__INSTRUCTIONS TO FOLLOW__.
A word-for-word repetition of all the entries is needed.
SUPPLIED RECORDS Start Marker
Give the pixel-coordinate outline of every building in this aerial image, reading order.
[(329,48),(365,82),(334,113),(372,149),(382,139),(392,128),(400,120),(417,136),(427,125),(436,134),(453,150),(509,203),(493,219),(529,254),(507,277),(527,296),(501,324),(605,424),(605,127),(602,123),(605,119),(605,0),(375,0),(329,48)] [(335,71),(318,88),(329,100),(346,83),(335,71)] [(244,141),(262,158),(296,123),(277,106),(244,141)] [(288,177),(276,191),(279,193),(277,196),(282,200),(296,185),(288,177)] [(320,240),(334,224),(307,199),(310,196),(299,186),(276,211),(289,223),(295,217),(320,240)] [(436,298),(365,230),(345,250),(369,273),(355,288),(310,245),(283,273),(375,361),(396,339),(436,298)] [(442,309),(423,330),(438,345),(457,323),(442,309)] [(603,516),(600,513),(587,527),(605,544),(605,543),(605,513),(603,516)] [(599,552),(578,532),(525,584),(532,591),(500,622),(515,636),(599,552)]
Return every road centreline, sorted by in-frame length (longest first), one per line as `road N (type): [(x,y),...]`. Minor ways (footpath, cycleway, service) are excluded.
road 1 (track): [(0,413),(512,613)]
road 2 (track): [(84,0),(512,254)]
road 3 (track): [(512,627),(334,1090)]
SUPPLIED RECORDS End Marker
__WRITTEN SOLUTION__.
Give the pixel-coordinate outline of every building in this aerial image, reading order.
[(329,48),(365,82),(334,113),(372,149),(382,139),(392,128),(400,120),(417,136),(427,125),(436,134),(453,150),(509,203),(493,219),(529,254),(507,277),(527,296),(501,324),(605,424),(605,127),(602,123),(605,119),(605,0),(375,0),(329,48)] [(335,71),(318,88),(329,100),(346,83),(335,71)] [(244,141),(262,158),(296,123),(277,106),(244,141)] [(288,177),(276,191),(279,193),(277,196),(282,200),(296,185),(288,177)] [(320,240),(334,224),(307,199),(310,196),(299,186),(276,211),(289,223),(295,217),(320,240)] [(436,298),(365,230),(345,250),(369,273),(355,288),(310,245),(283,273),(375,361),(396,339),(436,298)] [(442,309),(423,330),(438,345),(457,323),(442,309)] [(603,516),(600,513),(587,527),(605,544),(605,543),(605,513),(603,516)] [(599,552),(578,532),(525,584),(532,591),(500,622),(515,636),(599,552)]
Return every road centreline, sorted by in-frame length (longest first), one per line as `road N (type): [(x,y),...]`. Minor ways (footpath, cycleway, service) are excluded.
road 1 (track): [(0,413),(512,613)]
road 2 (track): [(84,0),(512,254)]
road 3 (track): [(512,627),(334,1090)]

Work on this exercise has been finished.